┌──

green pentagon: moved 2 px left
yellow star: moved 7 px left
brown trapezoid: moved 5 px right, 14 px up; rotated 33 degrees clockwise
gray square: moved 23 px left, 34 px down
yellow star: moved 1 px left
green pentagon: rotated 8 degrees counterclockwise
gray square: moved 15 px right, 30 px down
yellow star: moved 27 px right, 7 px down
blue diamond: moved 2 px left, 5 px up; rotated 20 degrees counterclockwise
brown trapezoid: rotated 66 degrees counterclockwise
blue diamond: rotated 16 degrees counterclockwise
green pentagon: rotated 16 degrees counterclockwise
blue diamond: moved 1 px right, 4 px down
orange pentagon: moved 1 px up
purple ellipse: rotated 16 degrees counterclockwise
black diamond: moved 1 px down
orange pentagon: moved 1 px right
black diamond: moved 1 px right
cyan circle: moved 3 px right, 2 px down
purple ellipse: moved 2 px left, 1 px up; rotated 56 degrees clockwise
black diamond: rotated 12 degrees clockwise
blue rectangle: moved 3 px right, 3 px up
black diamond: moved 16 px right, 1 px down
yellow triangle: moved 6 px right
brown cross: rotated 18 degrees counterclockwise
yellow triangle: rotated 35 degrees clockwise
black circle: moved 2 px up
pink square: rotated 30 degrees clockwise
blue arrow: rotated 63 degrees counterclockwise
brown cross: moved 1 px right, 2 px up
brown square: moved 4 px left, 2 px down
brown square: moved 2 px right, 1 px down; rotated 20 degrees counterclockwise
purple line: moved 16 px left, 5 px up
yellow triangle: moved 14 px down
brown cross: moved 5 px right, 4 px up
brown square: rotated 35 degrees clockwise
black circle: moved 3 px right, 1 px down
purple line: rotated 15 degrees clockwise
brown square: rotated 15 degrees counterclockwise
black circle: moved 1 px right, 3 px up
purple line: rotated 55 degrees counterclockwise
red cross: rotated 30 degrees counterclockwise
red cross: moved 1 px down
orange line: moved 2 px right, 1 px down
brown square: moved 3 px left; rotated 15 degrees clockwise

└──

- **Description of the task**
Reproduce the lines from the first one through the line containing "black diamond: rotated 12 degrees clockwise", swapping "counterclockwise" for "anticlockwise" and leaving everything else unchanged.

- **Answer to the exercise**
green pentagon: moved 2 px left
yellow star: moved 7 px left
brown trapezoid: moved 5 px right, 14 px up; rotated 33 degrees clockwise
gray square: moved 23 px left, 34 px down
yellow star: moved 1 px left
green pentagon: rotated 8 degrees anticlockwise
gray square: moved 15 px right, 30 px down
yellow star: moved 27 px right, 7 px down
blue diamond: moved 2 px left, 5 px up; rotated 20 degrees anticlockwise
brown trapezoid: rotated 66 degrees anticlockwise
blue diamond: rotated 16 degrees anticlockwise
green pentagon: rotated 16 degrees anticlockwise
blue diamond: moved 1 px right, 4 px down
orange pentagon: moved 1 px up
purple ellipse: rotated 16 degrees anticlockwise
black diamond: moved 1 px down
orange pentagon: moved 1 px right
black diamond: moved 1 px right
cyan circle: moved 3 px right, 2 px down
purple ellipse: moved 2 px left, 1 px up; rotated 56 degrees clockwise
black diamond: rotated 12 degrees clockwise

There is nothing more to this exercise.